▸ **Problem statement**
When you reach the line containing "P2 pin 1: N_13 -> none" in the records below, set it down exactly, together with every later line through the end, but not the pictures.

▸ **Material for this task**
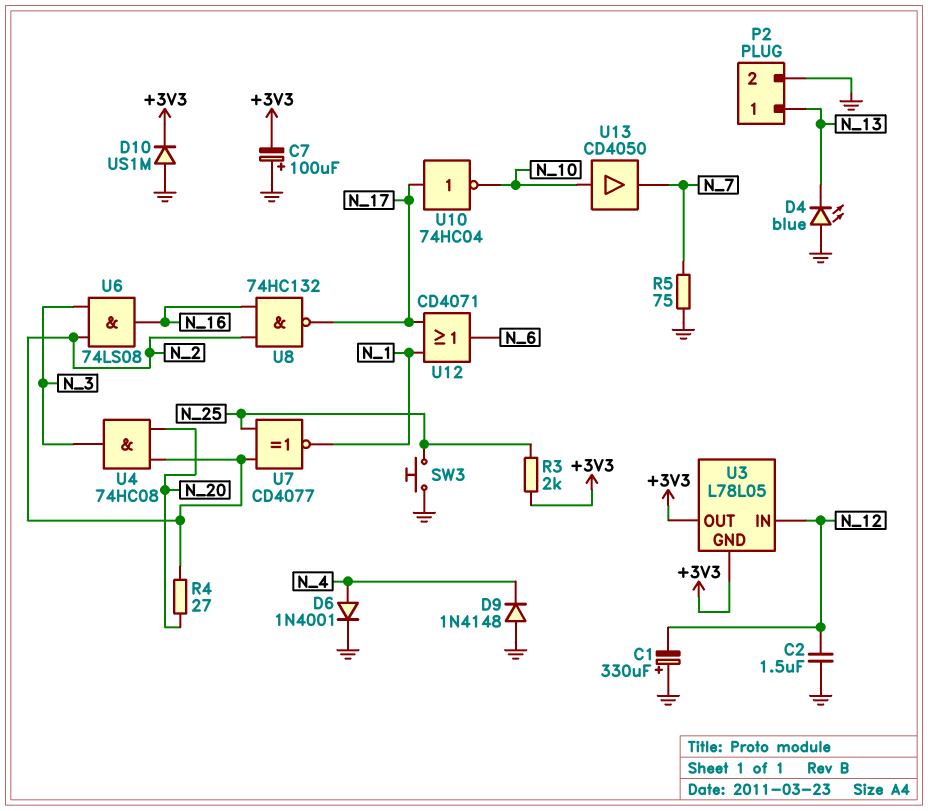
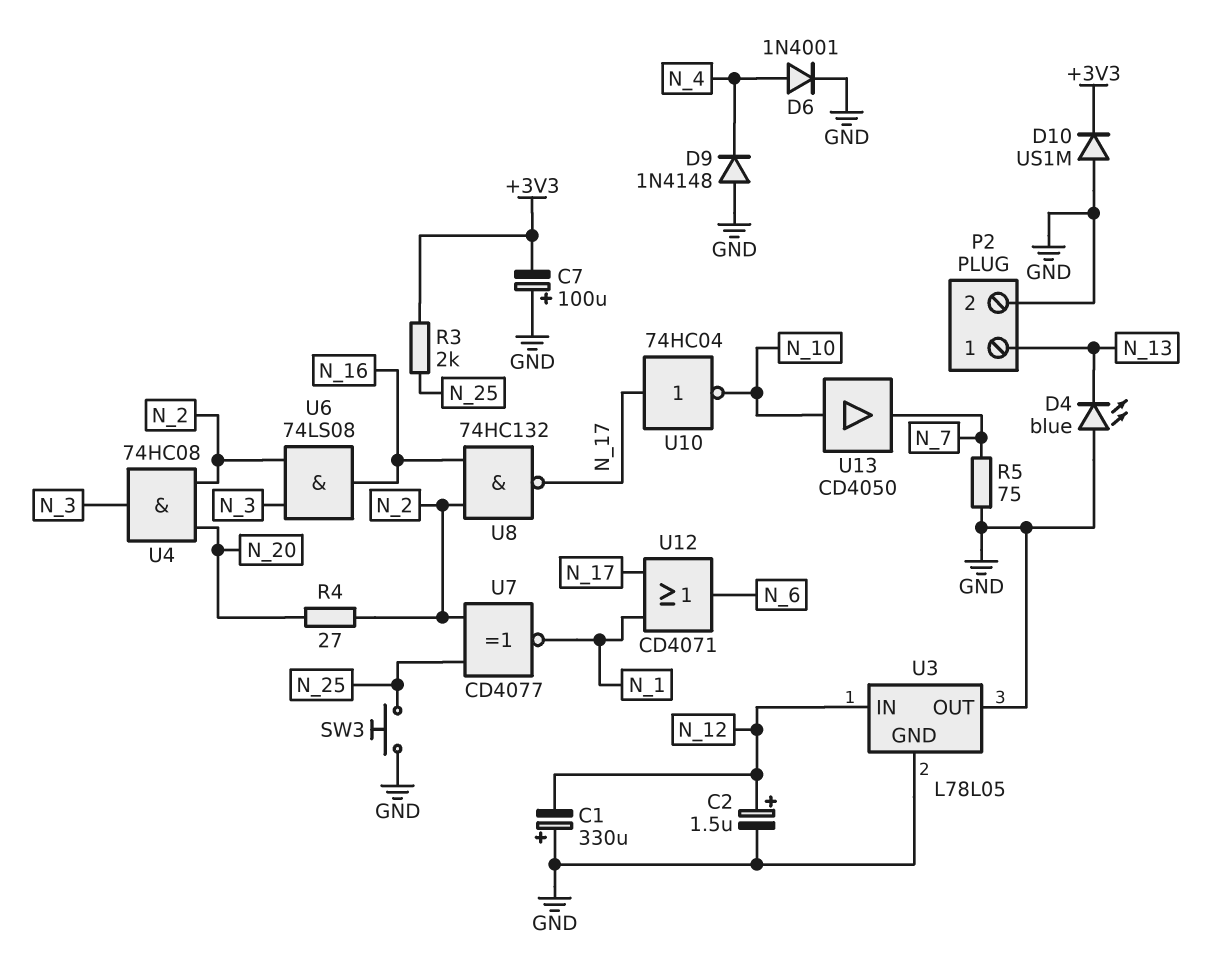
C2: 1.5uF (GND, N_12) -> 1.5uF (plus N_12, minus GND)
U3 pin GND: +3V3 -> GND
U3 pin OUT: +3V3 -> GND

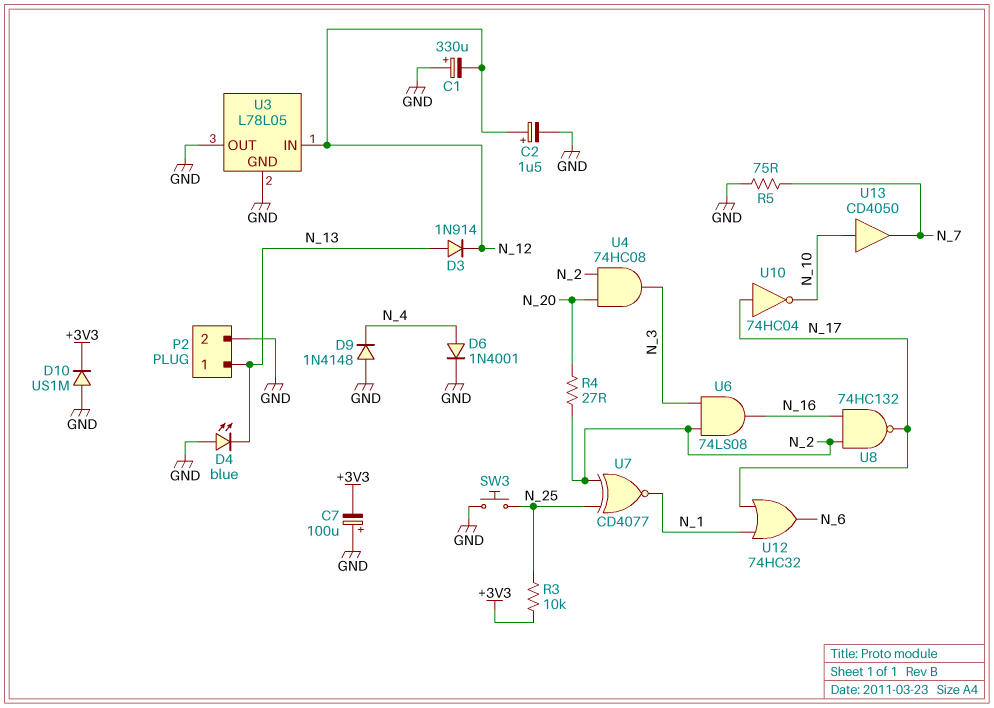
D3: none -> diode 1N914 (A N_13, K N_12)
R3: 2k (+3V3, N_25) -> 10k (+3V3, N_25)
U12: OR CD4071 (in N_1, in N_17, out N_6) -> OR 74HC32 (in N_1, in N_17, out N_6)

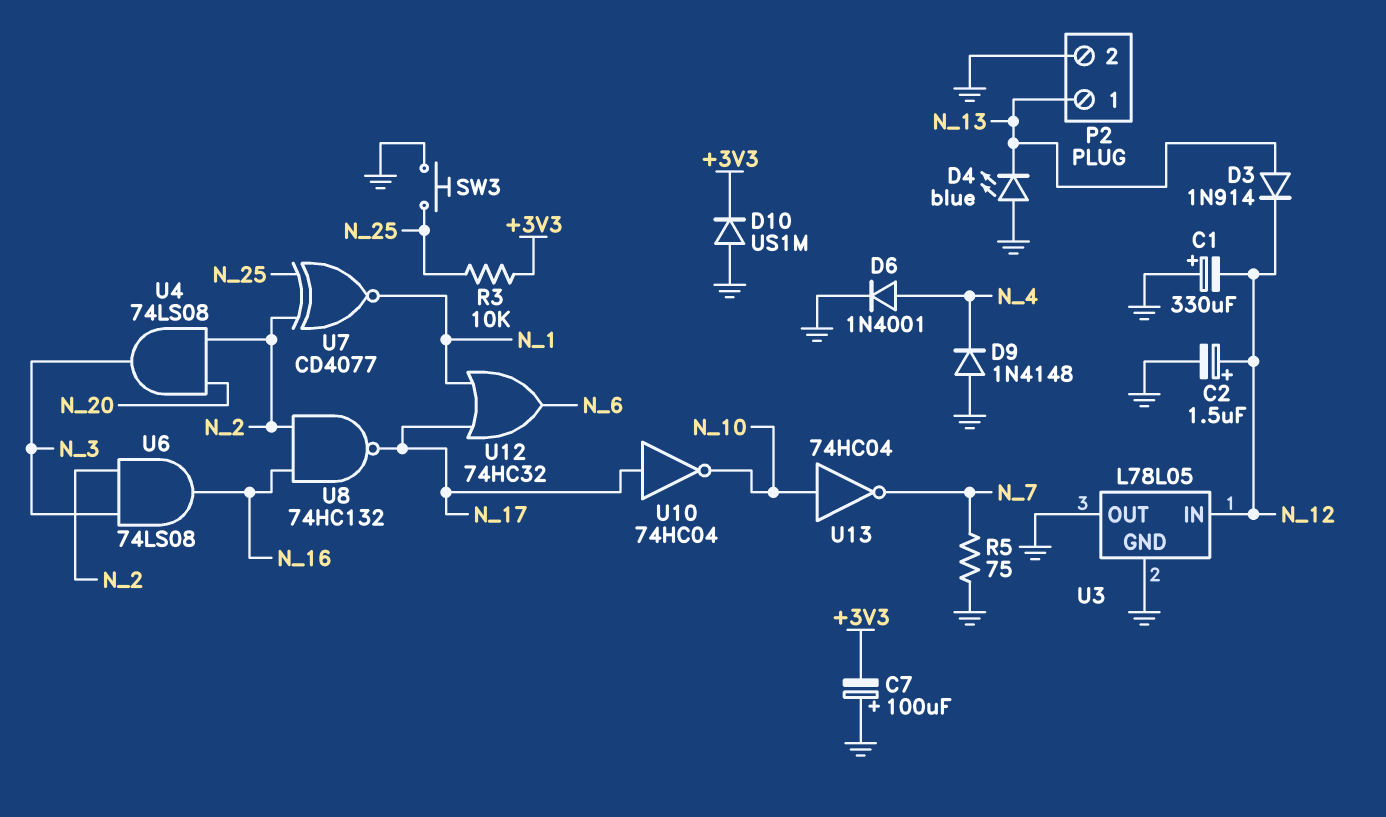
R4: 27 (N_2, N_20) -> none
U4: AND 74HC08 (in N_2, in N_20, out N_3) -> AND 74LS08 (in N_2, in N_20, out N_3)
U13: buffer CD4050 (in N_10, out N_7) -> NOT 74HC04 (in N_10, out N_7)

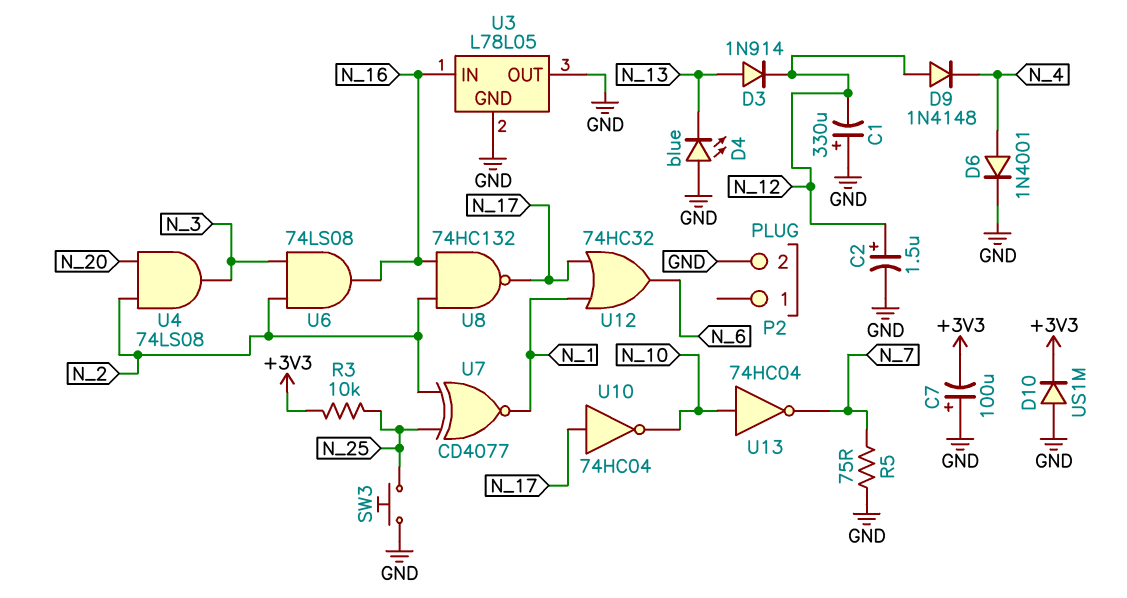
D9: diode 1N4148 (A GND, K N_4) -> diode 1N4148 (A N_12, K N_4)
P2 pin 1: N_13 -> none
U3 pin IN: N_12 -> N_16

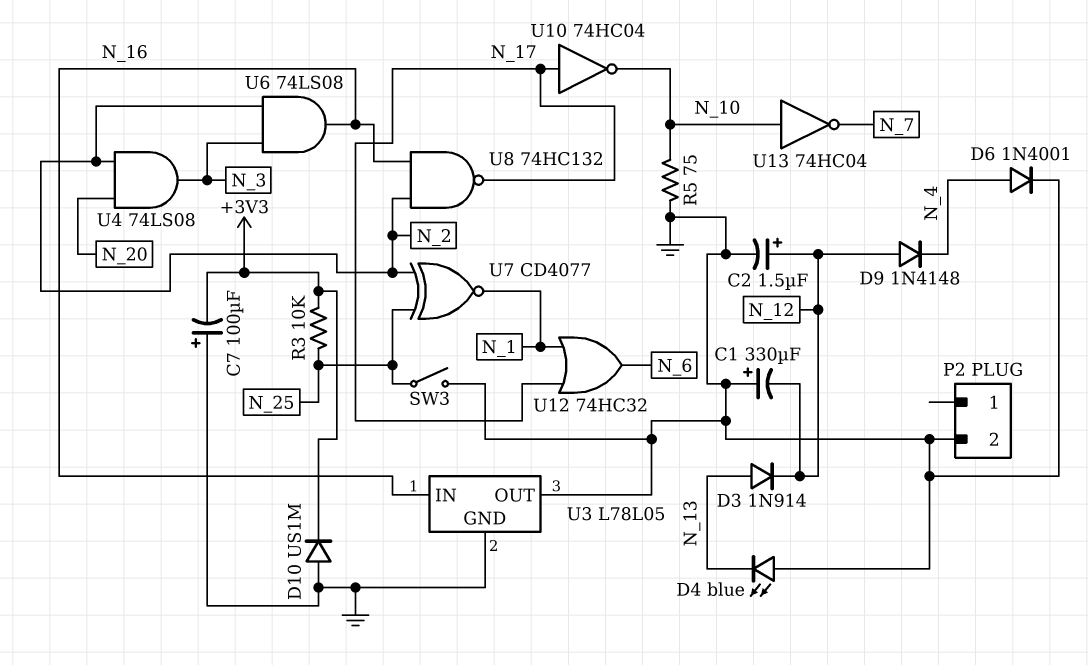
R5: 75 (GND, N_7) -> 75 (GND, N_10)
SW3: button (GND, N_25) -> switch (GND, N_25)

▸ **Solution for this problem**
P2 pin 1: N_13 -> none
U3 pin IN: N_12 -> N_16

R5: 75 (GND, N_7) -> 75 (GND, N_10)
SW3: button (GND, N_25) -> switch (GND, N_25)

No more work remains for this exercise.